With the images left out, print all of the records below exactly.
##### INFORMATION SHOWN #####
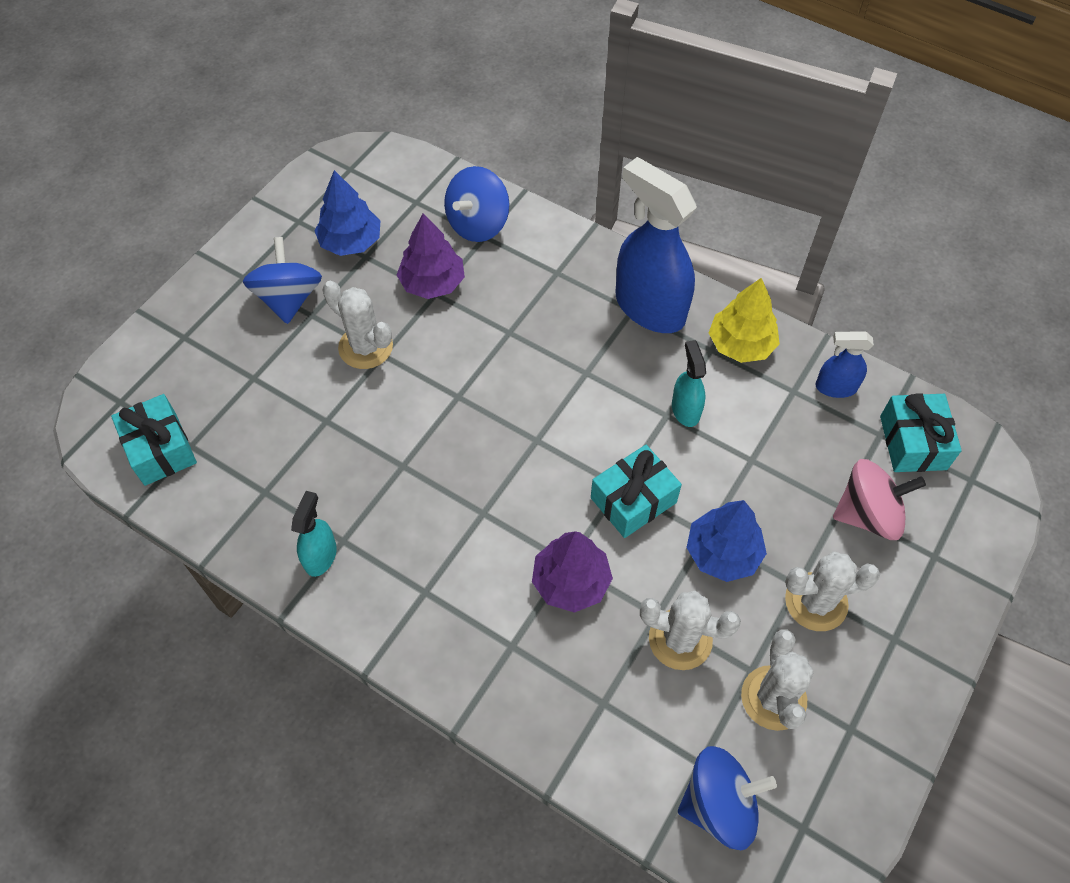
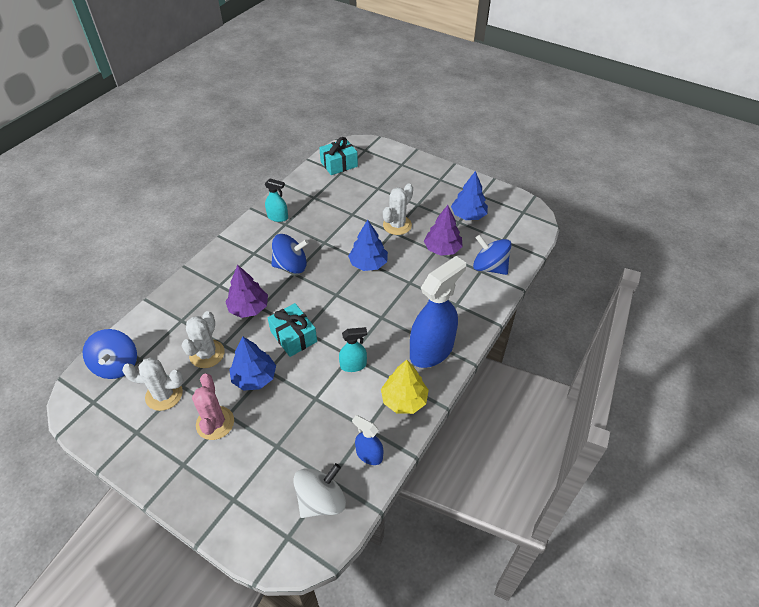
camera: 90 degrees right, 10 degrees down
(289, 299) = (427, 196): blue spinning top -> blue spinning top (291, 266)
(463, 392) = (368, 264): none -> blue tree
(816, 602) = (215, 423): white cactus -> pink cactus
(835, 387) = (369, 455): blue spray bottle -> blue spray bottle turned 60 degrees counterclockwise
(868, 514) = (269, 461): pink spinning top -> none
(913, 442) = (321, 500): turquoise gift -> white spinning top

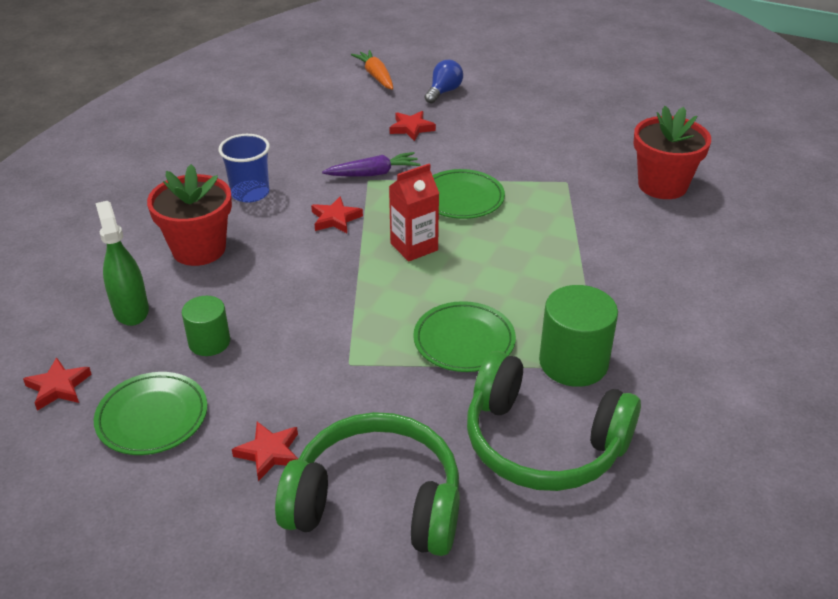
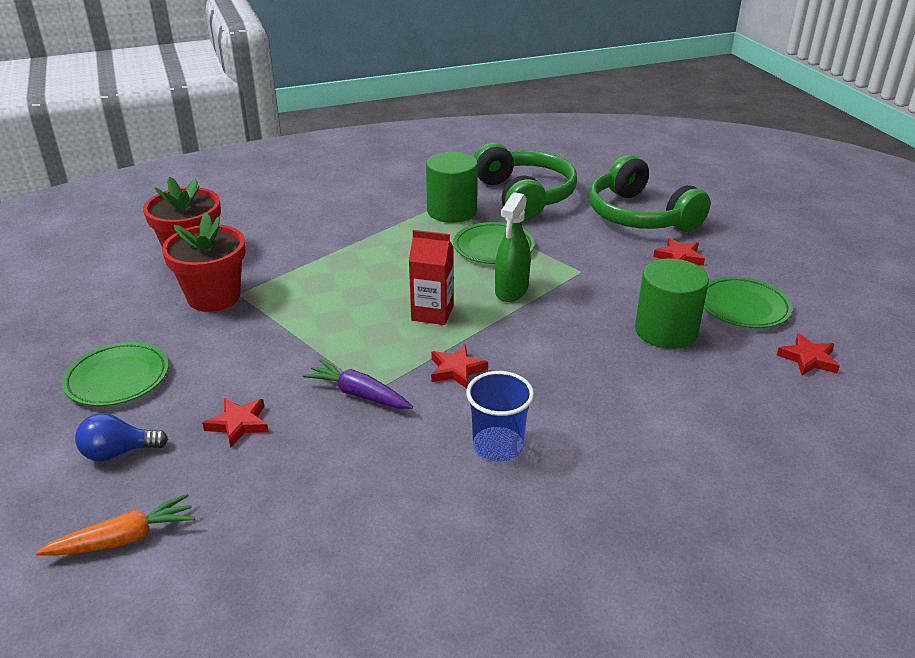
camera: 135 degrees left, 5 degrees down
(131, 310) = (714, 388): green spray bottle -> green spray bottle (511, 290)
(199, 249) = (608, 412): red flower pot -> red flower pot (214, 297)
(209, 342) = (666, 331): green cylinder -> green cylinder, size x1.62
(376, 76) = (123, 539): orange carrot -> orange carrot turned 135 degrees counterclockwise
(461, 198) = (333, 327): green plate -> green plate (117, 378)

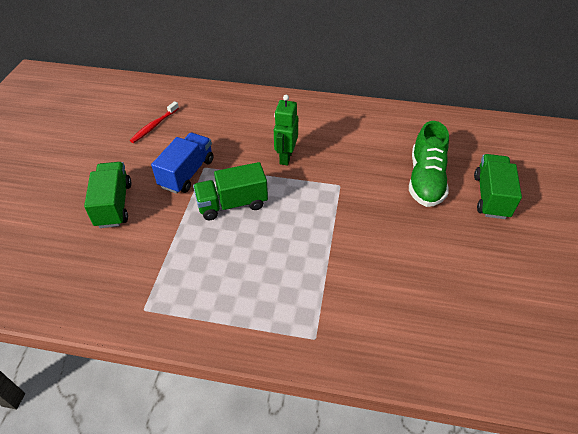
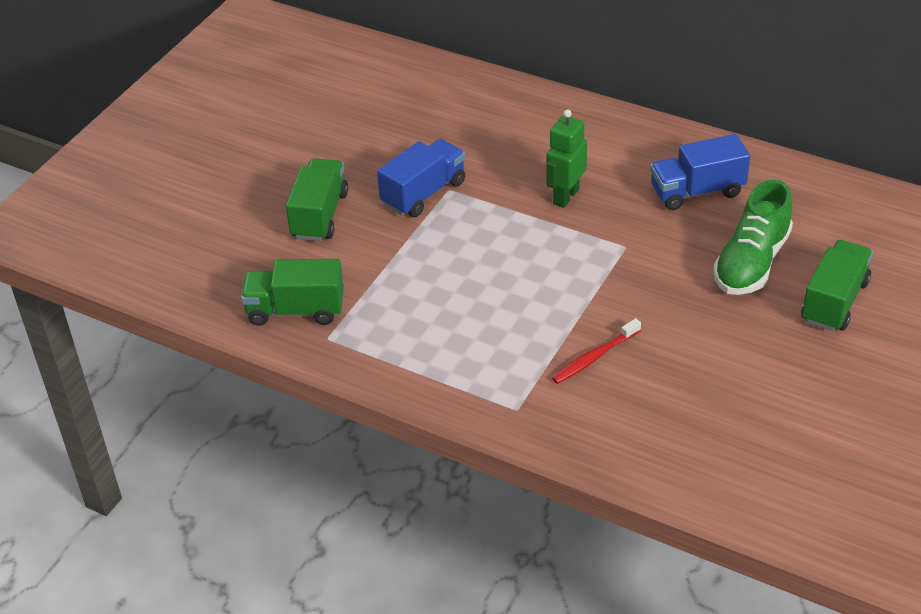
camera: 20 degrees right, 5 degrees down
(154, 126) = (397, 121): red toothbrush -> red toothbrush (594, 357)
(232, 204) = (470, 243): green truck -> green truck (296, 310)
(368, 138) = (697, 191): none -> blue truck

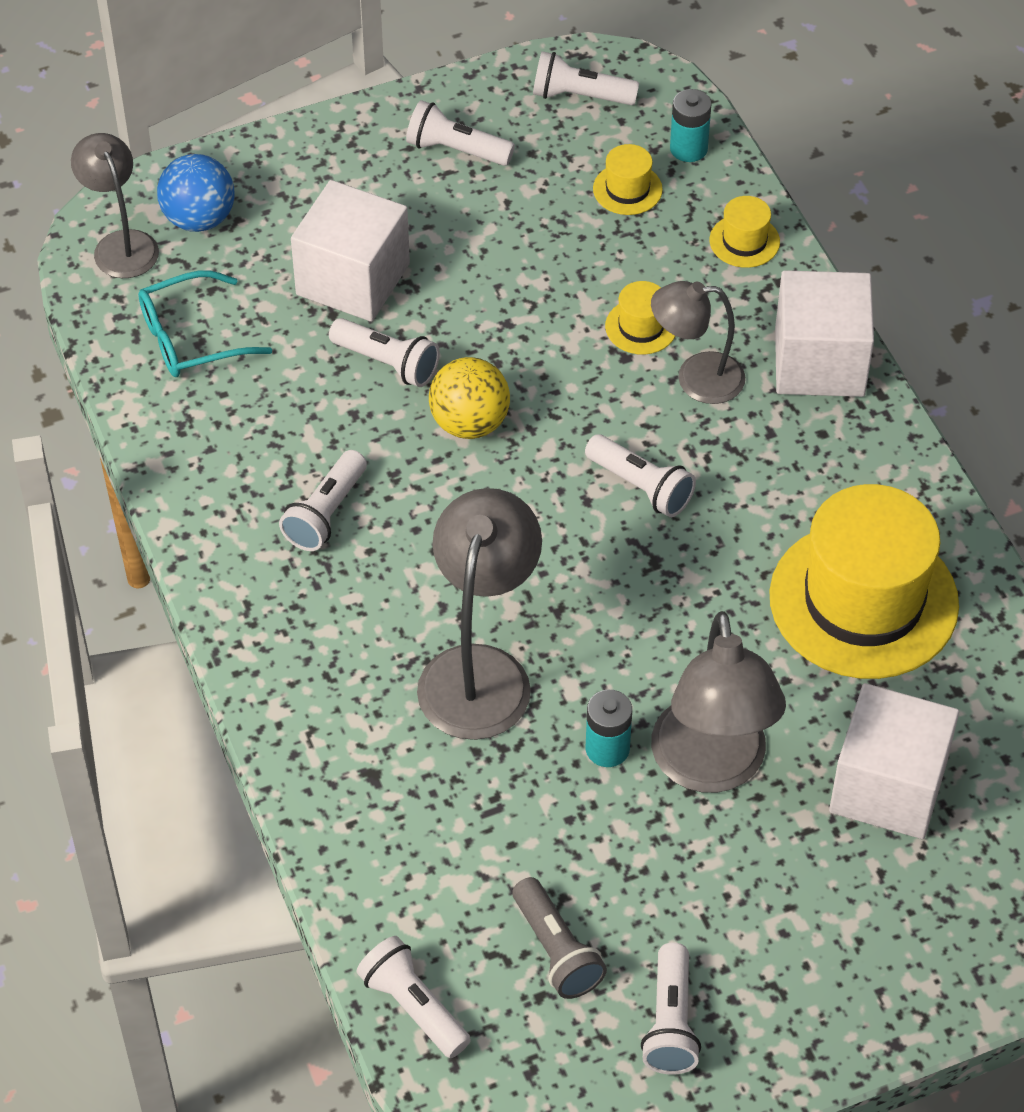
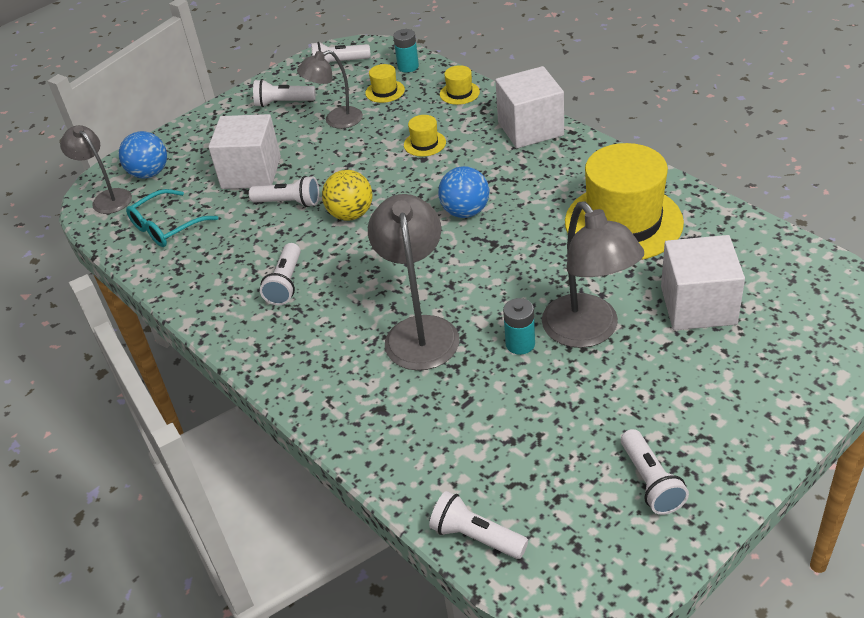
camera: 15 degrees left, 10 degrees down
(556, 950) = (552, 467): grey flashlight -> none
(641, 486) = (465, 212): white flashlight -> blue ball
(696, 378) = (468, 156): grey lamp -> grey lamp (336, 120)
#####
## TASK OUTPUT
camera: 90 degrees right, 10 degrees down
(289, 299) = (427, 196): blue spinning top -> blue spinning top (291, 266)
(463, 392) = (368, 264): none -> blue tree
(816, 602) = (215, 423): white cactus -> pink cactus
(835, 387) = (369, 455): blue spray bottle -> blue spray bottle turned 60 degrees counterclockwise
(868, 514) = (269, 461): pink spinning top -> none
(913, 442) = (321, 500): turquoise gift -> white spinning top

camera: 135 degrees left, 5 degrees down
(131, 310) = (714, 388): green spray bottle -> green spray bottle (511, 290)
(199, 249) = (608, 412): red flower pot -> red flower pot (214, 297)
(209, 342) = (666, 331): green cylinder -> green cylinder, size x1.62
(376, 76) = (123, 539): orange carrot -> orange carrot turned 135 degrees counterclockwise
(461, 198) = (333, 327): green plate -> green plate (117, 378)

camera: 20 degrees right, 5 degrees down
(154, 126) = (397, 121): red toothbrush -> red toothbrush (594, 357)
(232, 204) = (470, 243): green truck -> green truck (296, 310)
(368, 138) = (697, 191): none -> blue truck

camera: 15 degrees left, 10 degrees down
(556, 950) = (552, 467): grey flashlight -> none
(641, 486) = (465, 212): white flashlight -> blue ball
(696, 378) = (468, 156): grey lamp -> grey lamp (336, 120)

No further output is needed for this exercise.